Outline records
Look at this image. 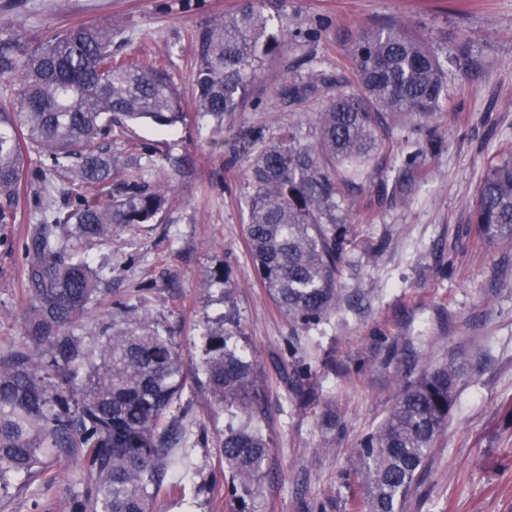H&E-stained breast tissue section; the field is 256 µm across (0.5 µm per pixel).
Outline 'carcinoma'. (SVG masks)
Returning <instances> with one entry per match:
<instances>
[{"label": "carcinoma", "instance_id": "obj_1", "mask_svg": "<svg viewBox=\"0 0 512 512\" xmlns=\"http://www.w3.org/2000/svg\"><path fill=\"white\" fill-rule=\"evenodd\" d=\"M282 39L265 0H245L195 39L194 110L224 123L238 111ZM361 91L338 93L303 127L288 124L272 144L262 136L250 157L246 236L258 279L296 328L319 326L340 305V279L352 243L349 198L378 171L388 124L408 125L439 111L448 74L435 48L409 23L386 24L358 37L353 53ZM0 78L16 81L0 107V200L22 184L25 155L36 151L71 173L62 203L32 225L23 243L24 336L0 356V493L23 491L55 467L79 459L85 491L69 512H150L167 476L193 463L175 448L185 431L171 410L199 386L237 419L224 429L220 459L232 490L246 502L258 493L270 457L267 381L257 364L230 346L235 329L207 333L201 373L188 374L172 337L130 302L115 303L123 327L88 344L76 326L109 292L112 264L93 268L79 244L112 229L150 224L166 187L141 168L114 172L111 142L125 122L159 126L184 120L171 76L116 59L112 28L83 23L35 45L0 26ZM488 165L466 231L512 246V140ZM393 375L382 421L358 440L352 474L365 491L363 512H401L425 475L430 452L448 425L463 379L453 357L432 365L414 348ZM295 395L314 399L313 366L294 364ZM319 448L335 450L336 407L324 404Z\"/></svg>", "mask_w": 512, "mask_h": 512}]
</instances>
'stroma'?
I'll return each instance as SVG.
<instances>
[{"label":"stroma","instance_id":"1","mask_svg":"<svg viewBox=\"0 0 512 512\" xmlns=\"http://www.w3.org/2000/svg\"><path fill=\"white\" fill-rule=\"evenodd\" d=\"M242 0H0V21L28 41L84 22L111 26L112 50L161 67L184 101L194 94L193 38ZM283 33L279 54L255 81L244 106L223 127L188 112L184 122L130 125L127 138L160 147L165 158L147 172L169 183L168 201L150 224L113 231L84 248L90 265L112 259V290L77 331L111 327L112 303L125 297L169 331L187 364L205 356V334L222 318L238 321L237 347L267 378L272 422L269 468L249 512H336L347 496L343 475L360 436L384 417L392 399L393 346L422 336L431 363L456 356L465 372L448 425L421 485L403 512H512V247L486 245L465 231L488 162L512 133V0H271ZM392 20L423 26L449 52L465 48L469 67H448L441 110L411 125H390L378 177L352 197L354 243L341 277L348 300L315 330L295 329L256 280L246 246L249 157L243 141L278 140L287 121L308 123L336 94L355 93L357 35ZM311 81L302 99L286 95ZM417 154L407 167L409 154ZM38 153L26 159L15 221L0 224V355L20 342L26 311L22 243L61 198L64 174ZM487 357L475 362L476 350ZM310 362L340 413L336 453L322 454L320 407L301 405L284 373ZM347 367L329 373L327 362ZM174 418L186 426L182 446L199 467L181 492L161 493L155 512H233L219 447L228 422L205 392L183 395ZM73 462L23 493L0 496V512H67L83 488Z\"/></svg>","mask_w":512,"mask_h":512}]
</instances>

[Goal of the exercise] Say how many lines in the entries contain the string "carcinoma", and leave out everything else.

[Response to this exercise] 2